- **Task statement**
Give the number of lines in the data below containing the word "brick", with no other text.

- **Supplied information**
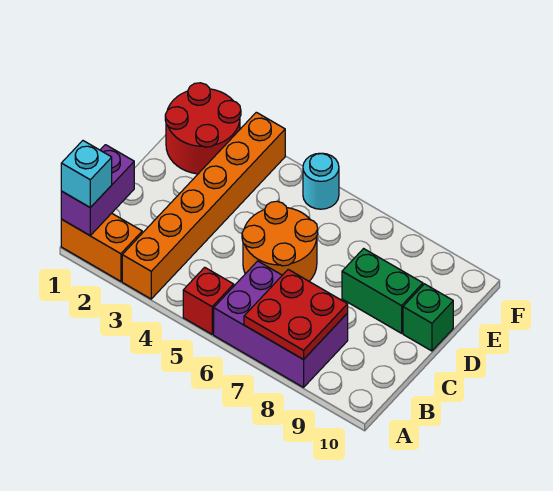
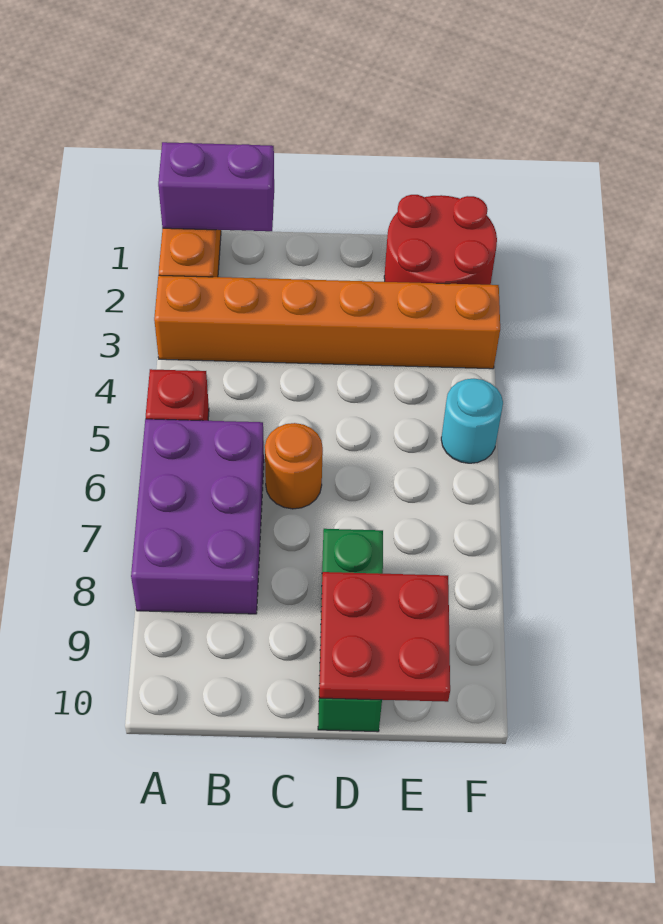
cyan brick A1 level 3 -> none
red plate A7:B8 level 2 -> red plate D9:E10 level 2
orange round brick C5:D6 level 1 -> orange round brick C6 level 1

- **Solution for this problem**
2